[Object transformation records]

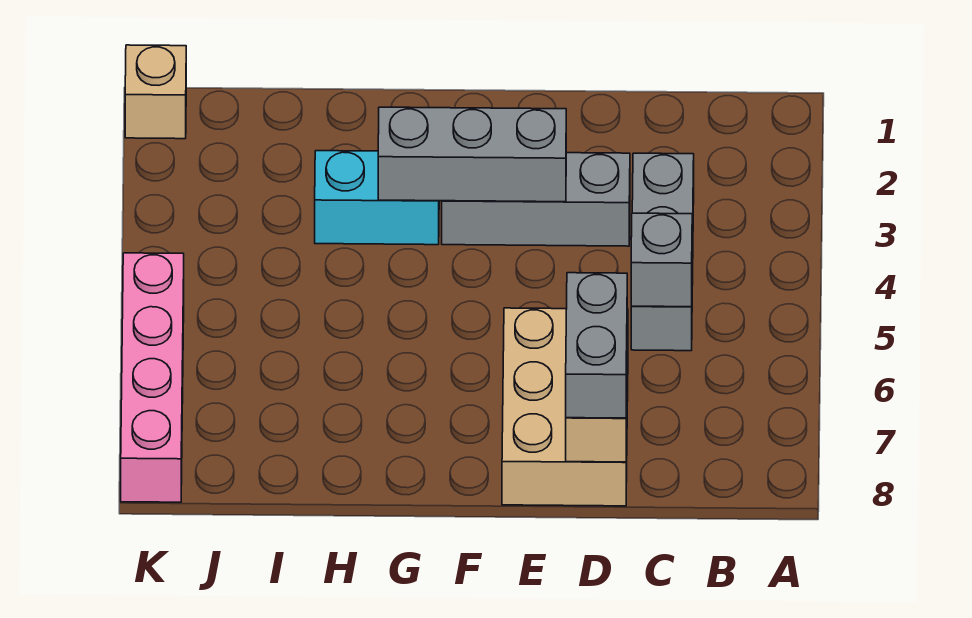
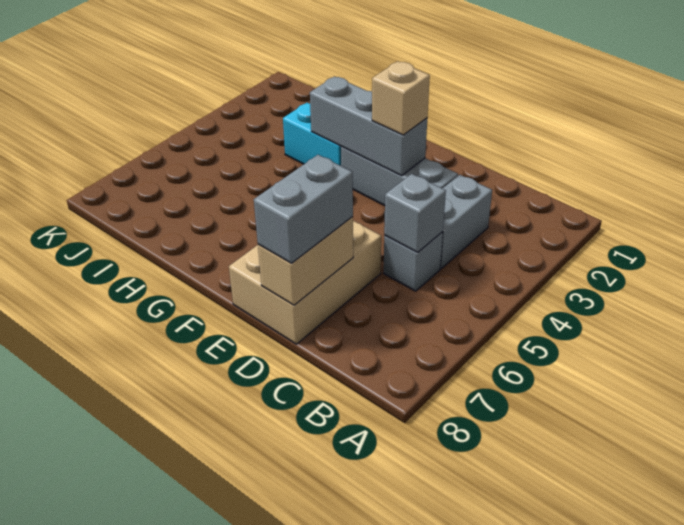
tan brick K1 level 1 -> tan brick E3 level 3
pink brick K5:K8 level 1 -> none

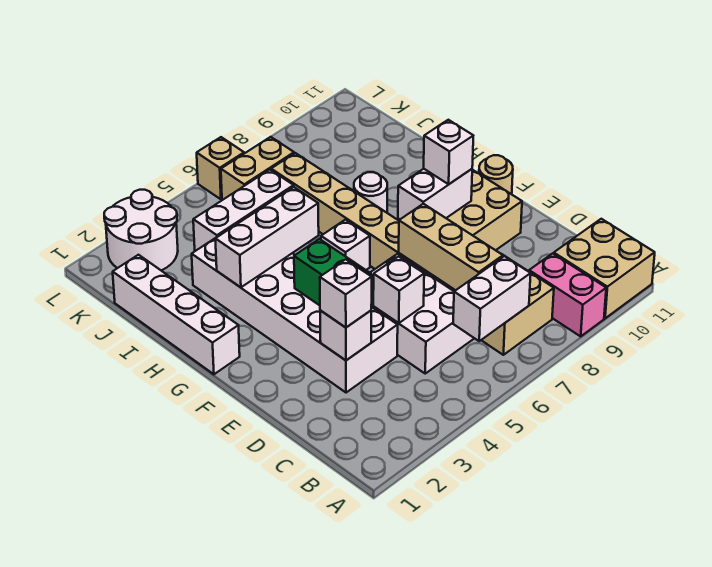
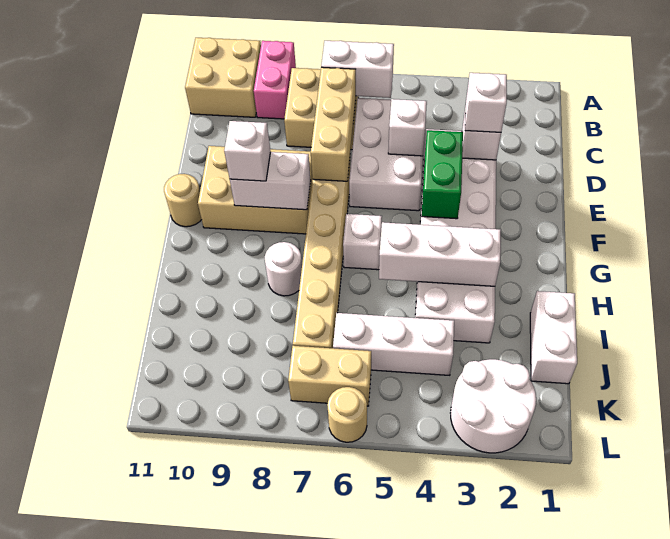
white brick G1:J1 level 1 -> white brick I1:J1 level 1
tan brick L6 level 1 -> tan round brick L6 level 1

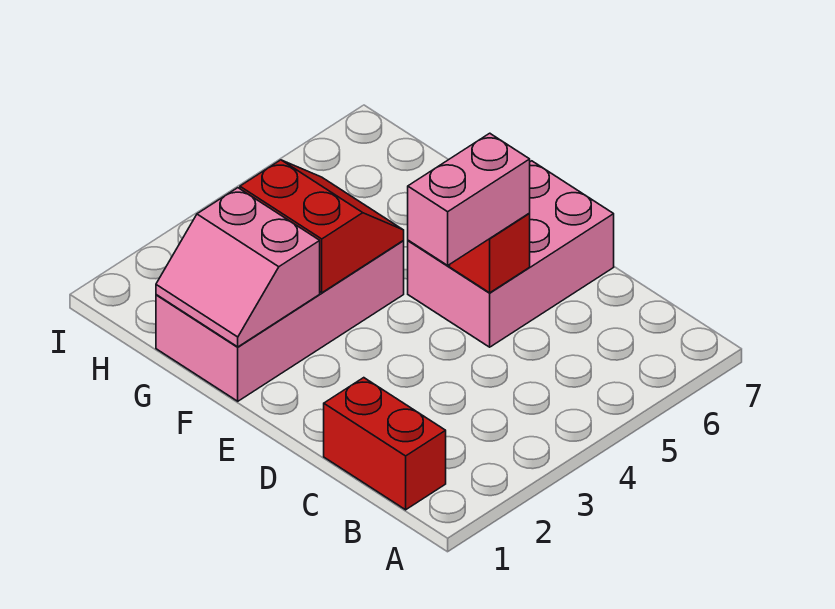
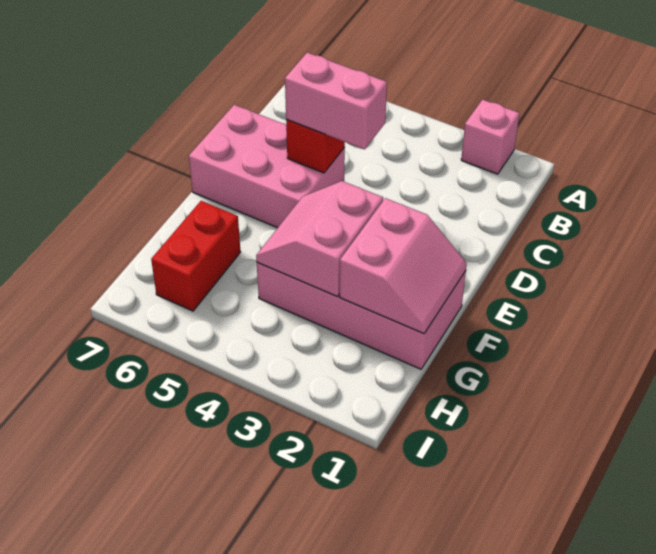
none -> pink brick A2 level 1
red brick B1:C1 level 1 -> red brick G6:H6 level 1
red slope F3:G4 level 2 top 3 -> pink slope F3:G4 level 2 top 3

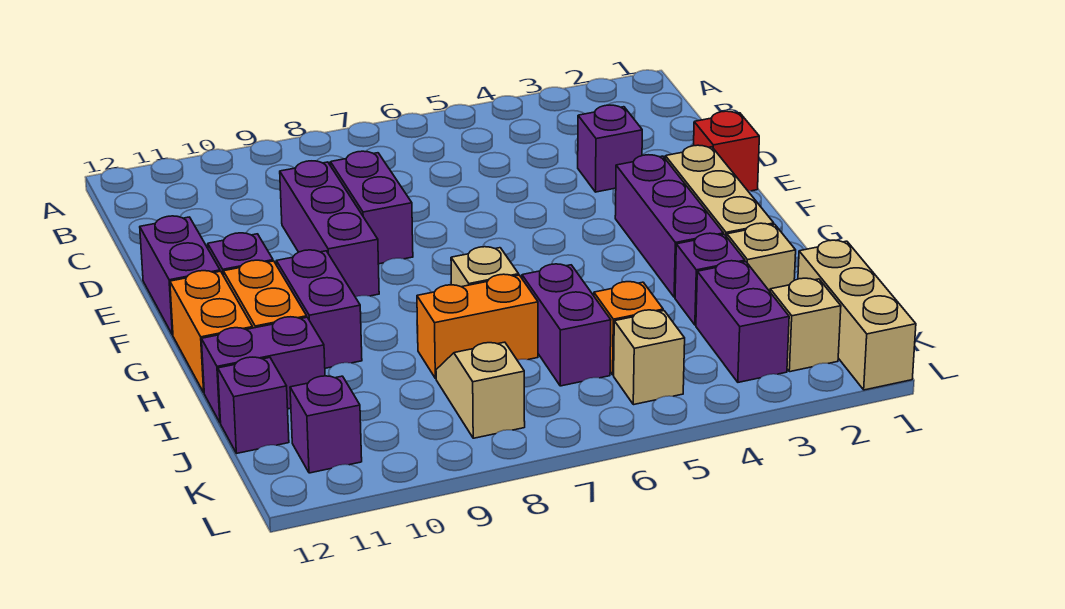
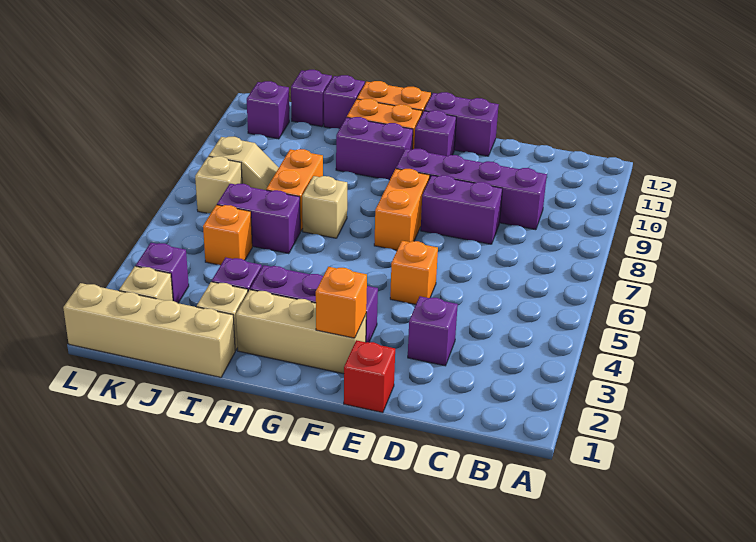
purple brick D9:F9 level 1 -> purple brick C9:F9 level 1
none -> orange brick E5 level 1
none -> orange brick F2 level 2
none -> orange brick F7:F8 level 1
purple brick I11:I12 level 1 -> purple brick I12 level 1
tan brick J1:L1 level 1 -> tan brick I1:L1 level 1
purple brick J3:K3 level 1 -> purple brick K3 level 1
tan brick K5 level 1 -> tan brick K7 level 1

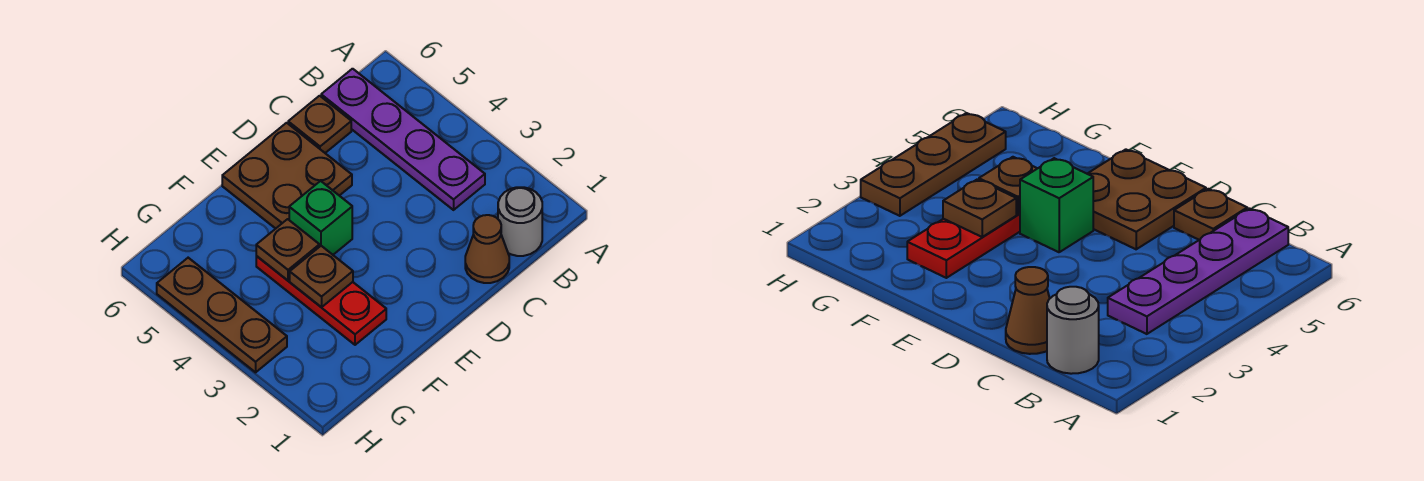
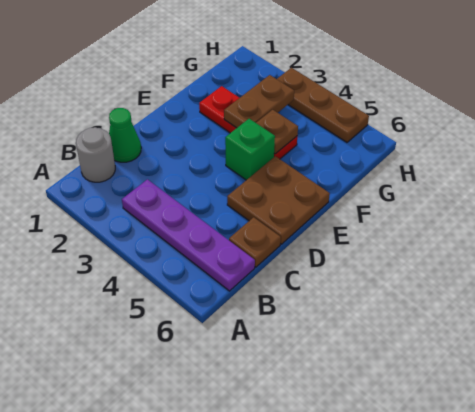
brown cone C1 level 1 -> green cone C1 level 1
brown plate F3 level 2 -> brown plate F3:G3 level 2

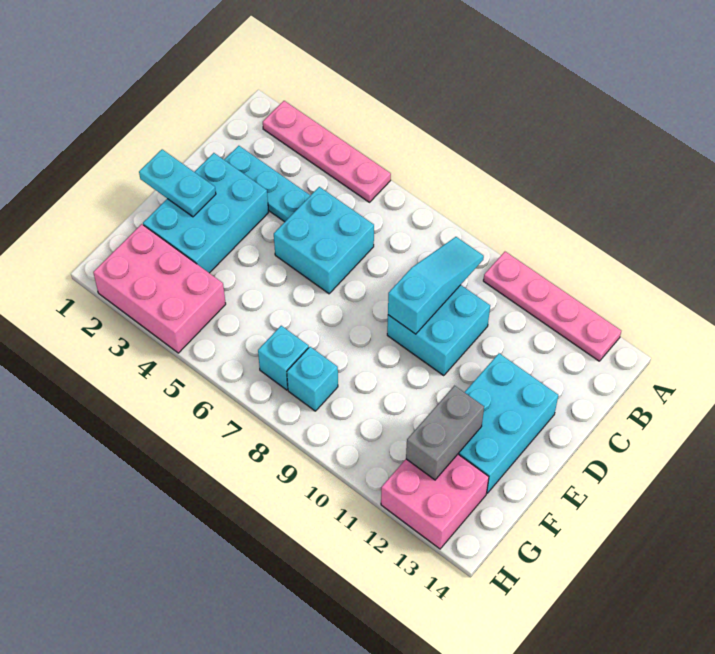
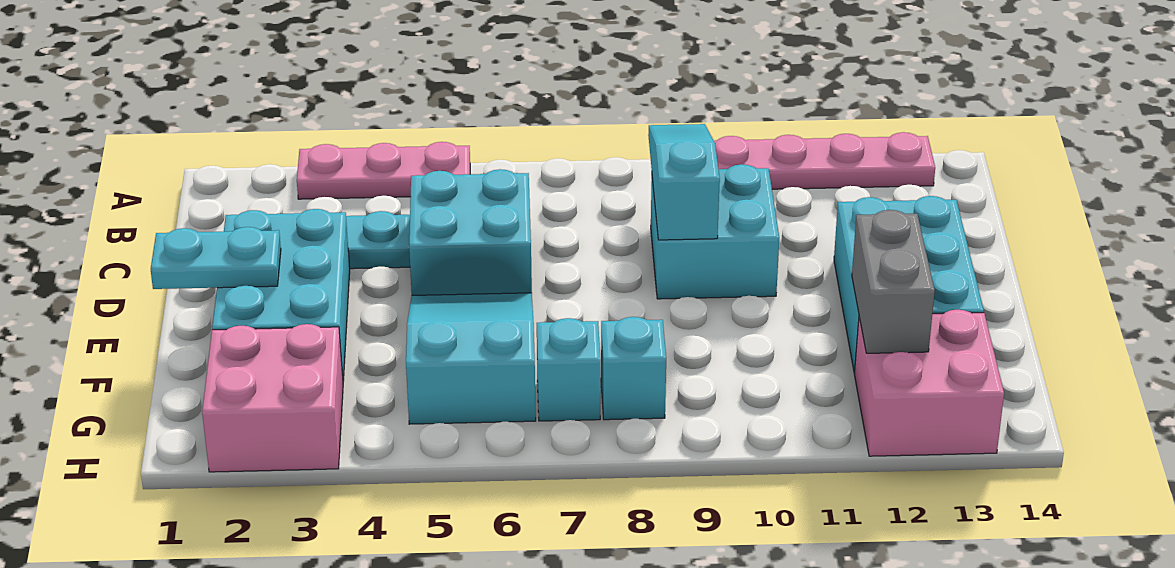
pink plate A2:A5 level 1 -> pink plate A3:A5 level 1
none -> cyan slope E5:G6 level 1 top G
pink brick G2:H4 level 1 -> pink brick G2:H3 level 1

_WHAT TO WORK ON_:
Your copy should hold each line above exactly and no pictures at all.

_RESPONSE BELOW_:
tan brick K1 level 1 -> tan brick E3 level 3
pink brick K5:K8 level 1 -> none

white brick G1:J1 level 1 -> white brick I1:J1 level 1
tan brick L6 level 1 -> tan round brick L6 level 1

none -> pink brick A2 level 1
red brick B1:C1 level 1 -> red brick G6:H6 level 1
red slope F3:G4 level 2 top 3 -> pink slope F3:G4 level 2 top 3

purple brick D9:F9 level 1 -> purple brick C9:F9 level 1
none -> orange brick E5 level 1
none -> orange brick F2 level 2
none -> orange brick F7:F8 level 1
purple brick I11:I12 level 1 -> purple brick I12 level 1
tan brick J1:L1 level 1 -> tan brick I1:L1 level 1
purple brick J3:K3 level 1 -> purple brick K3 level 1
tan brick K5 level 1 -> tan brick K7 level 1

brown cone C1 level 1 -> green cone C1 level 1
brown plate F3 level 2 -> brown plate F3:G3 level 2

pink plate A2:A5 level 1 -> pink plate A3:A5 level 1
none -> cyan slope E5:G6 level 1 top G
pink brick G2:H4 level 1 -> pink brick G2:H3 level 1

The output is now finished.